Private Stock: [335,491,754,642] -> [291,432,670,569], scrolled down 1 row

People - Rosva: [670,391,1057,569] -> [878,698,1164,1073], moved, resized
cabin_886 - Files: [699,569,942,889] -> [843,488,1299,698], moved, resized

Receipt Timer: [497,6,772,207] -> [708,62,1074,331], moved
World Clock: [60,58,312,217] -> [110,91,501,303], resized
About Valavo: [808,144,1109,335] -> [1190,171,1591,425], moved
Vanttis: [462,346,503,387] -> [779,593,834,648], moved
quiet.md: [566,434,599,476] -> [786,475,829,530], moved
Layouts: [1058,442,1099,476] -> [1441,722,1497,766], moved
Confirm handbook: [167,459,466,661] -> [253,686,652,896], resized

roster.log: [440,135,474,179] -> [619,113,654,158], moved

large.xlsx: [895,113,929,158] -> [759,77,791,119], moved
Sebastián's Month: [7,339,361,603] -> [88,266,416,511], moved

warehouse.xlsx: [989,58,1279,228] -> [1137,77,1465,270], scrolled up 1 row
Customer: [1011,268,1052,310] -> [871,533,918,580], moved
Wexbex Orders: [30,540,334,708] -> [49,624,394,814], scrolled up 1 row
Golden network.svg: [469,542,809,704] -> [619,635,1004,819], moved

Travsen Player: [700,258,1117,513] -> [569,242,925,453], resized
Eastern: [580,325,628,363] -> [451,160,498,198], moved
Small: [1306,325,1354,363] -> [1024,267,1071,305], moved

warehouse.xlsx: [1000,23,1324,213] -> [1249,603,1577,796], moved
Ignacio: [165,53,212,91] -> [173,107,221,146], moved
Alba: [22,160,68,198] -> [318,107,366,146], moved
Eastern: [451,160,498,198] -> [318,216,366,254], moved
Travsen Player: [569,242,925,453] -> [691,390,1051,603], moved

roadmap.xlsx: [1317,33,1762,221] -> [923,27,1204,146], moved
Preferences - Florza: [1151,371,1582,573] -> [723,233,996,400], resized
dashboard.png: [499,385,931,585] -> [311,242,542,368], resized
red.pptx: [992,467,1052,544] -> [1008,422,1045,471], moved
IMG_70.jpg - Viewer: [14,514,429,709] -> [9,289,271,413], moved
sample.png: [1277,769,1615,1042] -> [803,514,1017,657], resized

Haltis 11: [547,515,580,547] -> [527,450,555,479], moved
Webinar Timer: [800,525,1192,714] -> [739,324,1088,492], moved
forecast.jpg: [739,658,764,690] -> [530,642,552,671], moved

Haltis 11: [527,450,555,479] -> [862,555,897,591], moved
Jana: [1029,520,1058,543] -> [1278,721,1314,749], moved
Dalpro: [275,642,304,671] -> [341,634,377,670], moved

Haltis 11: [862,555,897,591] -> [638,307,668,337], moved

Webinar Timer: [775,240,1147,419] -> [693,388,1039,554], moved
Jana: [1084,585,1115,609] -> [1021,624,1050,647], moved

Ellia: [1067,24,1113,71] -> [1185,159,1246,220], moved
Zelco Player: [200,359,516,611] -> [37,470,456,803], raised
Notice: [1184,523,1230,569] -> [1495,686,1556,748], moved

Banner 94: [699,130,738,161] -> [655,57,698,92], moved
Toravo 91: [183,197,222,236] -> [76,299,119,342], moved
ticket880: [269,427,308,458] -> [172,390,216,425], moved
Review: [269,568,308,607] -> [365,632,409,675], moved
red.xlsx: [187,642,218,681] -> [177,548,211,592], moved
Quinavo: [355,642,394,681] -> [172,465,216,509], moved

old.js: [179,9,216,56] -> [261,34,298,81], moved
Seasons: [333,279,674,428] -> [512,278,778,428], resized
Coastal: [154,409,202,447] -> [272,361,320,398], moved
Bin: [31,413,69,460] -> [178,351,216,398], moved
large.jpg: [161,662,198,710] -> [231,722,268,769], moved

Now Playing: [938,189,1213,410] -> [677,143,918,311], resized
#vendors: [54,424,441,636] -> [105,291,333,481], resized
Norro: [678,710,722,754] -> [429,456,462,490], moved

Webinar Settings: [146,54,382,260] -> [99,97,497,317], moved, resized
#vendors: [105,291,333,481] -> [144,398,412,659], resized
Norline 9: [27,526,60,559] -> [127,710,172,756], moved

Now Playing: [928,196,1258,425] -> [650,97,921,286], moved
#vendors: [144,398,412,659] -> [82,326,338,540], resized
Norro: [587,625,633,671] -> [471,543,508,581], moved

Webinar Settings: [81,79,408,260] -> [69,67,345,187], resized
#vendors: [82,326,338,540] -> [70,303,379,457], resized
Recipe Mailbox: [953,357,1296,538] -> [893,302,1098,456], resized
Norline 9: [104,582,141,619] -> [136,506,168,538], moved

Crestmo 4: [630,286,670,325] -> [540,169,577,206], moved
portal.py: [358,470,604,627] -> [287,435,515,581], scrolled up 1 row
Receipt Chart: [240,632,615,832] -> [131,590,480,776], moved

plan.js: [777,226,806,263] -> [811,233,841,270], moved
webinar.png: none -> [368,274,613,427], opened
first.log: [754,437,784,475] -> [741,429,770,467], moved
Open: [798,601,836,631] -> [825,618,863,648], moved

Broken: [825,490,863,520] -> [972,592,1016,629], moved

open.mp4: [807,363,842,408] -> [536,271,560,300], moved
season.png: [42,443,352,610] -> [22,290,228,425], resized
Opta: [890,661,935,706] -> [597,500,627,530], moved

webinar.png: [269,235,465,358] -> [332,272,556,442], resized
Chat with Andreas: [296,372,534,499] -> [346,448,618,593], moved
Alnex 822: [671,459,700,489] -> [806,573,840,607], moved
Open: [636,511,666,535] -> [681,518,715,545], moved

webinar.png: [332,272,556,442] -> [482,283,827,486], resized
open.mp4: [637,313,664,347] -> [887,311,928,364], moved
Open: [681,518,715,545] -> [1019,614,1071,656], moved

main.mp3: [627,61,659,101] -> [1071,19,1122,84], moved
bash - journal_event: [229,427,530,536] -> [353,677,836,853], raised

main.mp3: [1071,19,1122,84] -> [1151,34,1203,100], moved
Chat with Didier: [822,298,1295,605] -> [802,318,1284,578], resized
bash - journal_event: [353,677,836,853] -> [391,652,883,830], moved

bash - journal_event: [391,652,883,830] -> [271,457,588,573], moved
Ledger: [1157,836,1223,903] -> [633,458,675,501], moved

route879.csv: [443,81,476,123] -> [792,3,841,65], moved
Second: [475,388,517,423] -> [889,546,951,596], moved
═══
Exercise prompt - There is a line with "Now Playing: [938,189,1213,410]" and a line with "webinar.png: [269,235,465,358] ->" above. Copy exactly those two lines and all lines between them, with nothing else.

Written solution -
Now Playing: [938,189,1213,410] -> [677,143,918,311], resized
#vendors: [54,424,441,636] -> [105,291,333,481], resized
Norro: [678,710,722,754] -> [429,456,462,490], moved

Webinar Settings: [146,54,382,260] -> [99,97,497,317], moved, resized
#vendors: [105,291,333,481] -> [144,398,412,659], resized
Norline 9: [27,526,60,559] -> [127,710,172,756], moved

Now Playing: [928,196,1258,425] -> [650,97,921,286], moved
#vendors: [144,398,412,659] -> [82,326,338,540], resized
Norro: [587,625,633,671] -> [471,543,508,581], moved

Webinar Settings: [81,79,408,260] -> [69,67,345,187], resized
#vendors: [82,326,338,540] -> [70,303,379,457], resized
Recipe Mailbox: [953,357,1296,538] -> [893,302,1098,456], resized
Norline 9: [104,582,141,619] -> [136,506,168,538], moved

Crestmo 4: [630,286,670,325] -> [540,169,577,206], moved
portal.py: [358,470,604,627] -> [287,435,515,581], scrolled up 1 row
Receipt Chart: [240,632,615,832] -> [131,590,480,776], moved

plan.js: [777,226,806,263] -> [811,233,841,270], moved
webinar.png: none -> [368,274,613,427], opened
first.log: [754,437,784,475] -> [741,429,770,467], moved
Open: [798,601,836,631] -> [825,618,863,648], moved

Broken: [825,490,863,520] -> [972,592,1016,629], moved

open.mp4: [807,363,842,408] -> [536,271,560,300], moved
season.png: [42,443,352,610] -> [22,290,228,425], resized
Opta: [890,661,935,706] -> [597,500,627,530], moved

webinar.png: [269,235,465,358] -> [332,272,556,442], resized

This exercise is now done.